_EXERCISE DIRECTIONS_.
Among the lines below, which ones contain the word "brown"? Copy every such line.

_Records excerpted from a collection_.
⟨

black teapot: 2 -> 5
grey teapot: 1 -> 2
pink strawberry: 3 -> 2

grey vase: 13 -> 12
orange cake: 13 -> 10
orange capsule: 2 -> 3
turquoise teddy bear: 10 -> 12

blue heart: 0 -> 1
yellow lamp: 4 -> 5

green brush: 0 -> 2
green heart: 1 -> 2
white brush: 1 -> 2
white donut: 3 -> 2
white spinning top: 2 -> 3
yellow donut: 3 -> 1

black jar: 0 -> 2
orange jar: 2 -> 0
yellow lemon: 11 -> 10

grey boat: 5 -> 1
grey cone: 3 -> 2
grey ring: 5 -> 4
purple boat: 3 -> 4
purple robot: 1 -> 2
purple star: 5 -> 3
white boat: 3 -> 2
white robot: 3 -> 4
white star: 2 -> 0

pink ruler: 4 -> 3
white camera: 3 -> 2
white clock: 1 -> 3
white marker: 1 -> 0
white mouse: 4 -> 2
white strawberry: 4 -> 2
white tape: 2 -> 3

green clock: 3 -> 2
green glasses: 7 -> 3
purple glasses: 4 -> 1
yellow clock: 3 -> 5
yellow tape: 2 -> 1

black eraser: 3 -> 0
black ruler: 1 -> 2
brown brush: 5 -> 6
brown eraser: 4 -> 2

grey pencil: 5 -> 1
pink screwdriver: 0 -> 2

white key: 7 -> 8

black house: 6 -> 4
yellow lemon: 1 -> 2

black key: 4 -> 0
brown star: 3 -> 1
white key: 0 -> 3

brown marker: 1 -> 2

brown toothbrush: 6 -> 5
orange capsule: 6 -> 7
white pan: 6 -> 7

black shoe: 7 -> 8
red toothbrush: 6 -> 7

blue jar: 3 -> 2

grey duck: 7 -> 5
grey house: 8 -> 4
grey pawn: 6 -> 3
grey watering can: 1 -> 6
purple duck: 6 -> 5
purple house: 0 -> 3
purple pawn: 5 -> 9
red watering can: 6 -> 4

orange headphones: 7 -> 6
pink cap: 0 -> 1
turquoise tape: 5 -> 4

⟩

_EXERCISE OUTPUT_.
brown brush: 5 -> 6
brown eraser: 4 -> 2
brown star: 3 -> 1
brown marker: 1 -> 2
brown toothbrush: 6 -> 5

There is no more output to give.